What this task involves:
The response has to reproduce all entries exactly while excluding their pictures.

Data for the task Block Start

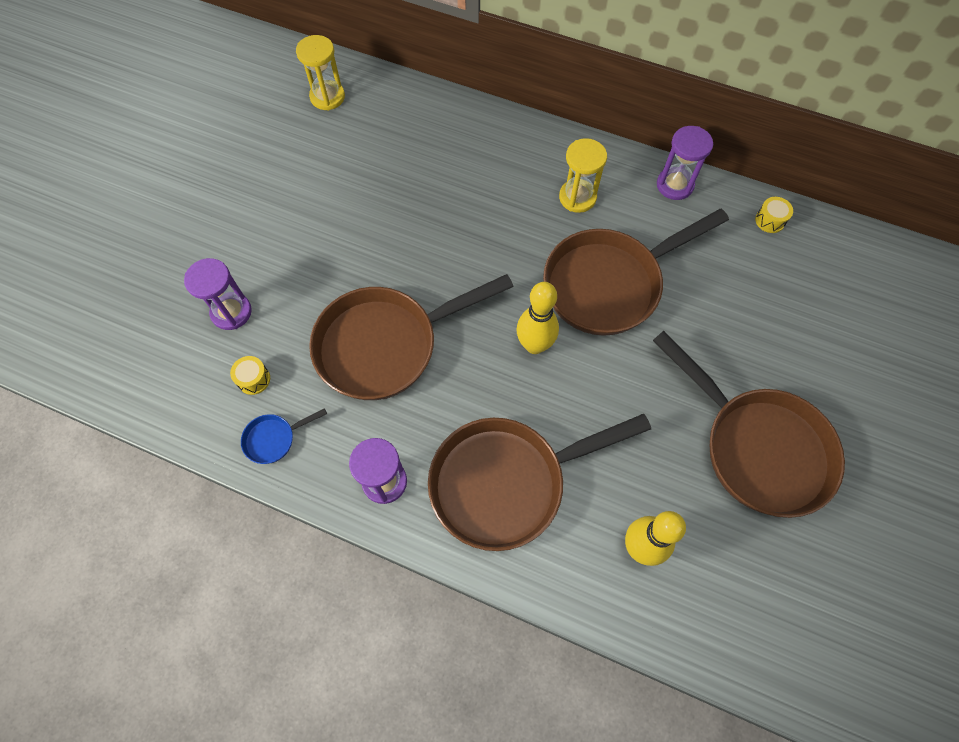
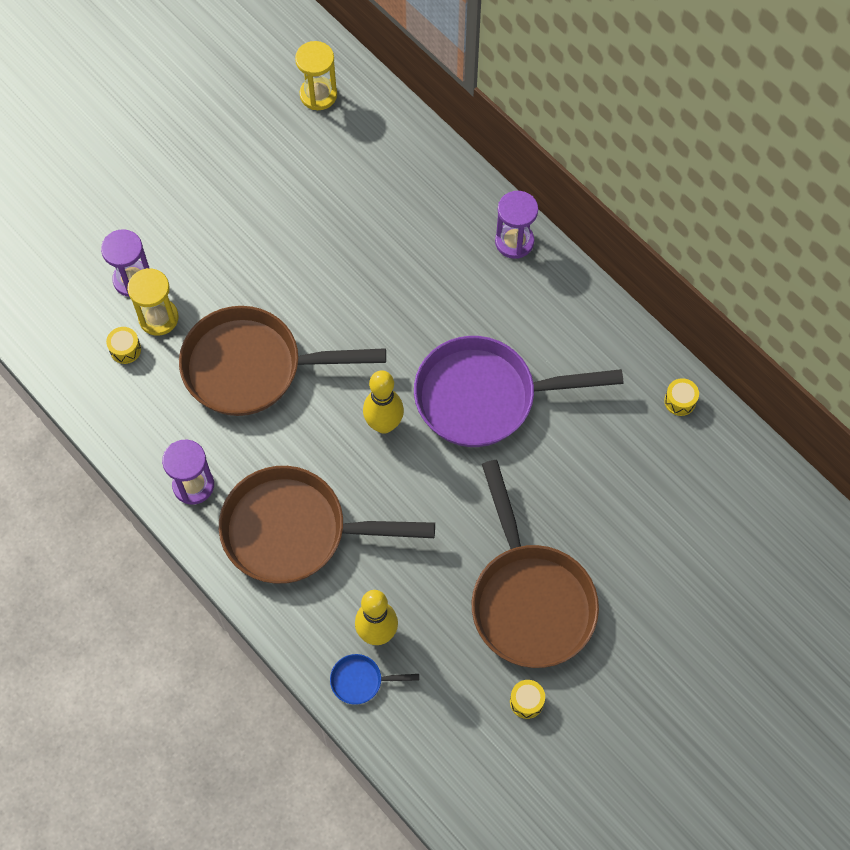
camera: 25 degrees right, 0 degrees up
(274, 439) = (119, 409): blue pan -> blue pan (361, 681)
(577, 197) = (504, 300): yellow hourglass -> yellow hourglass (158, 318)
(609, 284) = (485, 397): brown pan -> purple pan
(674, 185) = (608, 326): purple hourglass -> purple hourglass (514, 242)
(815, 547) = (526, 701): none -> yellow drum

Data for the task Block End

Task output:
camera: 25 degrees right, 0 degrees up
(274, 439) = (119, 409): blue pan -> blue pan (361, 681)
(577, 197) = (504, 300): yellow hourglass -> yellow hourglass (158, 318)
(609, 284) = (485, 397): brown pan -> purple pan
(674, 185) = (608, 326): purple hourglass -> purple hourglass (514, 242)
(815, 547) = (526, 701): none -> yellow drum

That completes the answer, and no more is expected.